## [DATASET SECTION]
___
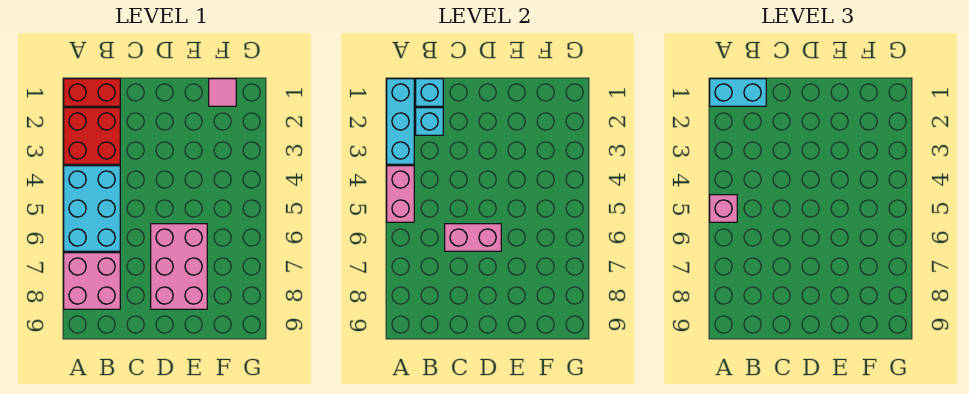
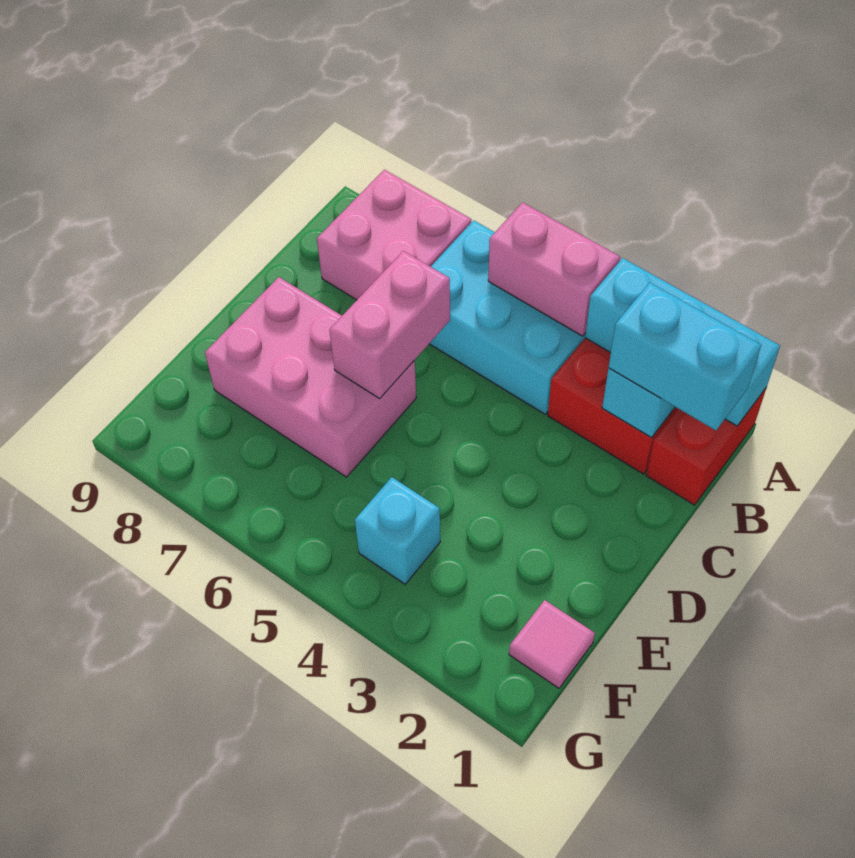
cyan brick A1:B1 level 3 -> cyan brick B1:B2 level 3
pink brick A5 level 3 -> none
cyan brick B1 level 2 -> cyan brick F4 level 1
___
## [WORK TASK]
Beginning at the line with "pink brick A5 level 3 -> none", write out each line exactly as it stands until the listing ends, and add nothing.

## [EXPECTED ANSWER]
pink brick A5 level 3 -> none
cyan brick B1 level 2 -> cyan brick F4 level 1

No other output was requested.